→ Required work
The response must be the exact lines from the line holding "Enumerate all objects" through the end of the entries, with no pictures and nothing else.

[Remote sensing detection data]
◇ ◇ ◇ ◇
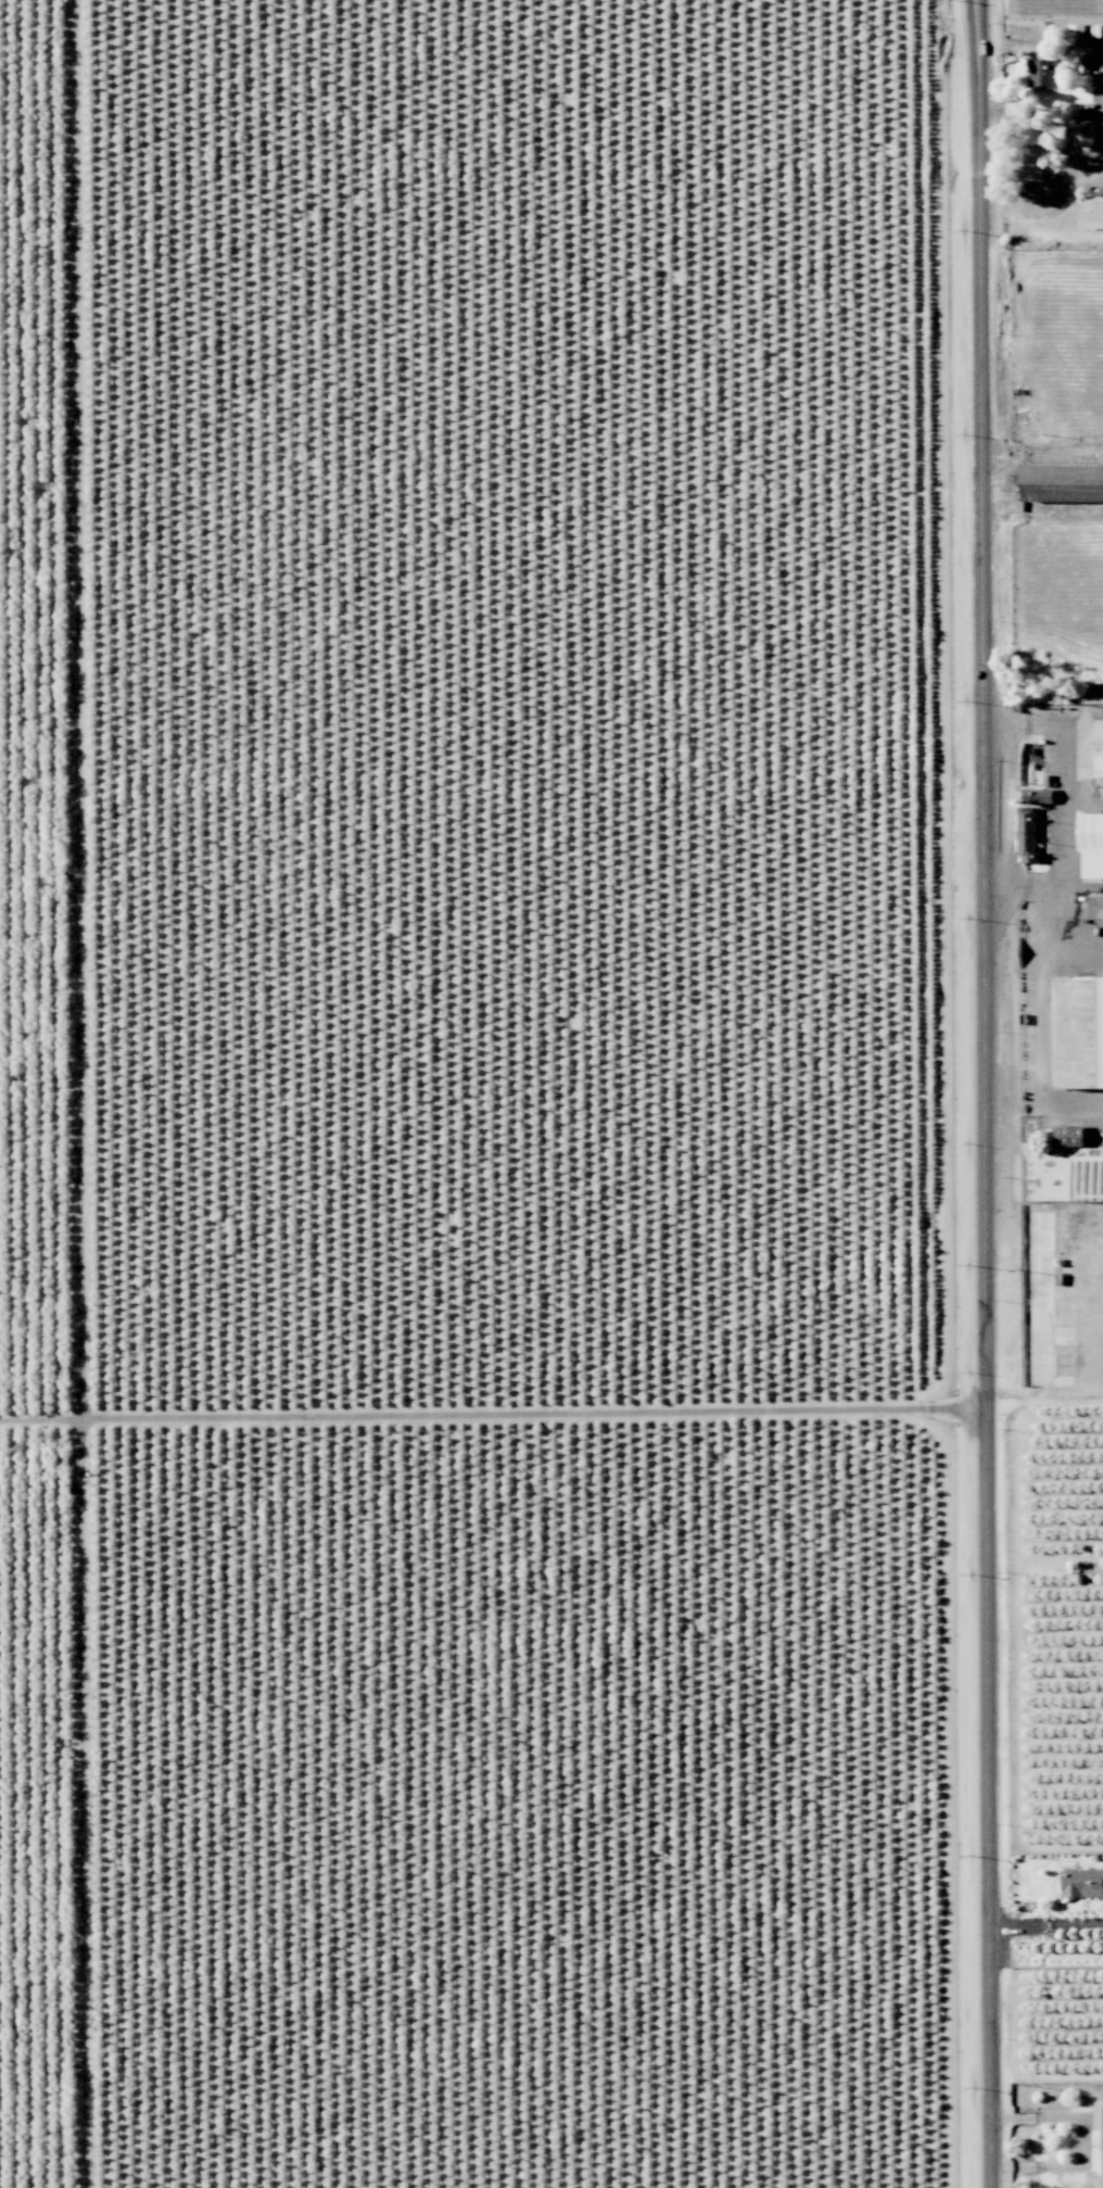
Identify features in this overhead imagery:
building: (1077, 34)
building: (1044, 72)
building: (1063, 483)
road: (998, 723)
building: (1093, 817)
building: (1027, 835)
road: (1065, 839)
building: (1096, 907)
building: (1080, 1032)
road: (977, 1093)
building: (1069, 1136)
road: (490, 1414)
building: (1082, 1881)
road: (1044, 1924)
road: (1073, 2137)

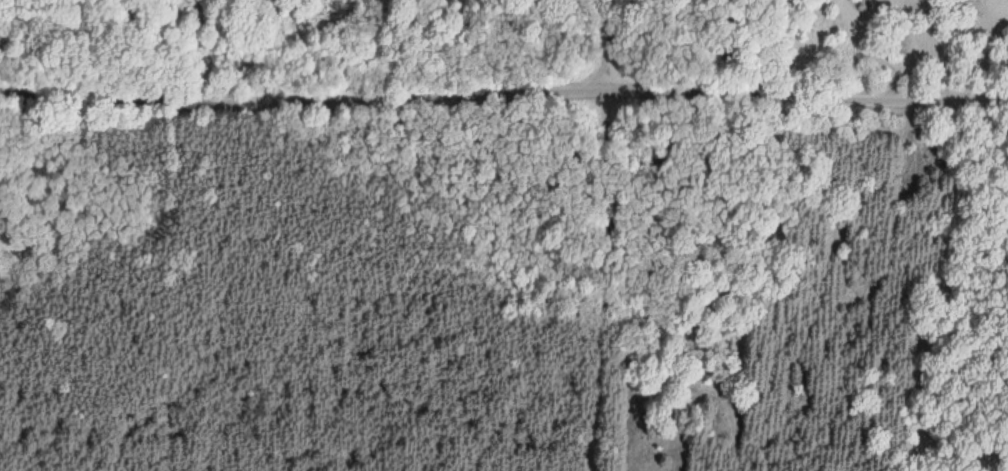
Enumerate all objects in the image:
road: (602, 43)
road: (300, 83)
road: (804, 88)
road: (601, 279)

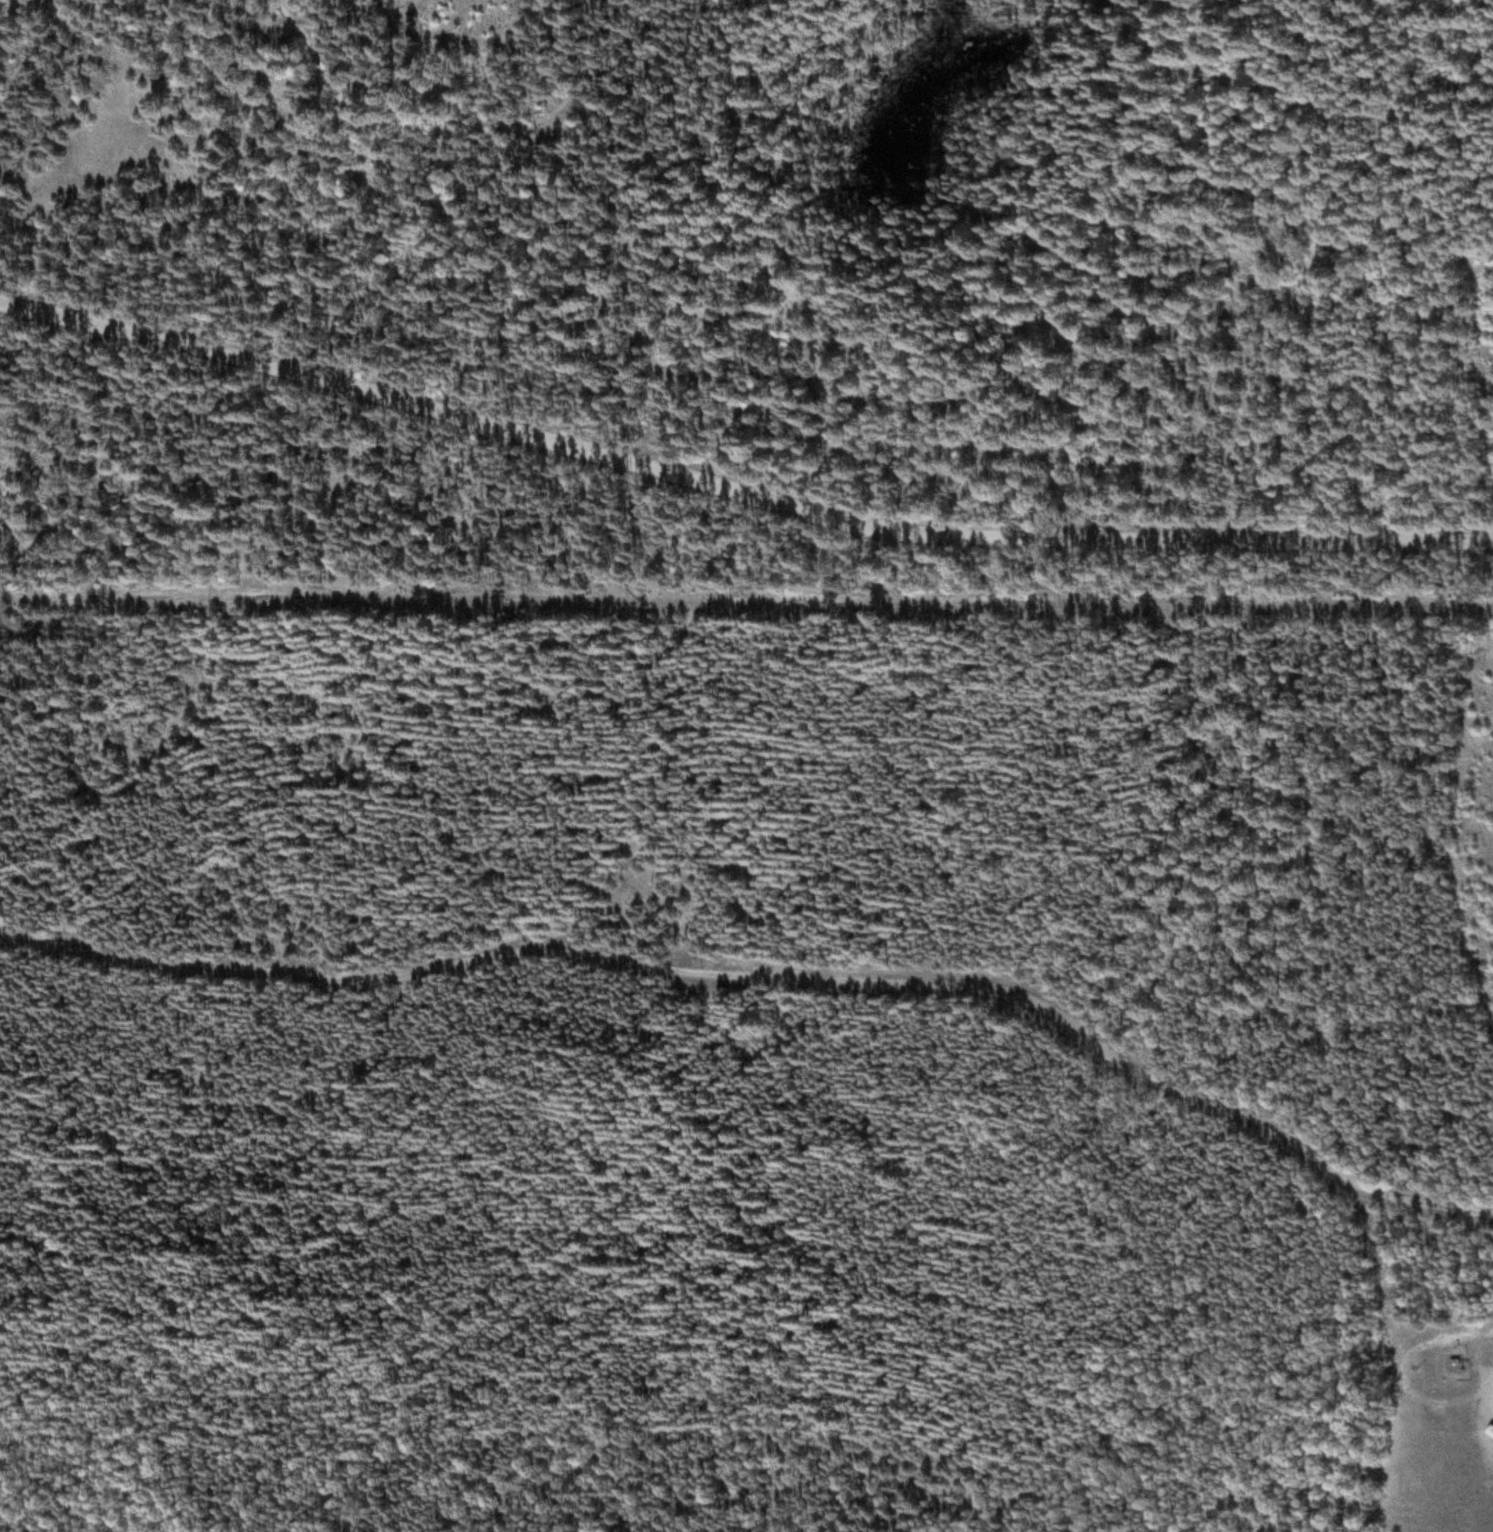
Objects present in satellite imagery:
road: (33, 59)
road: (603, 72)
road: (370, 127)
road: (738, 489)
road: (1001, 572)
road: (728, 601)
road: (771, 974)
building: (1448, 1386)
building: (1486, 1517)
◇ ◇ ◇ ◇
→ The answer
Enumerate all objects in the image:
road: (602, 43)
road: (300, 83)
road: (804, 88)
road: (601, 279)

Objects present in satellite imagery:
road: (33, 59)
road: (603, 72)
road: (370, 127)
road: (738, 489)
road: (1001, 572)
road: (728, 601)
road: (771, 974)
building: (1448, 1386)
building: (1486, 1517)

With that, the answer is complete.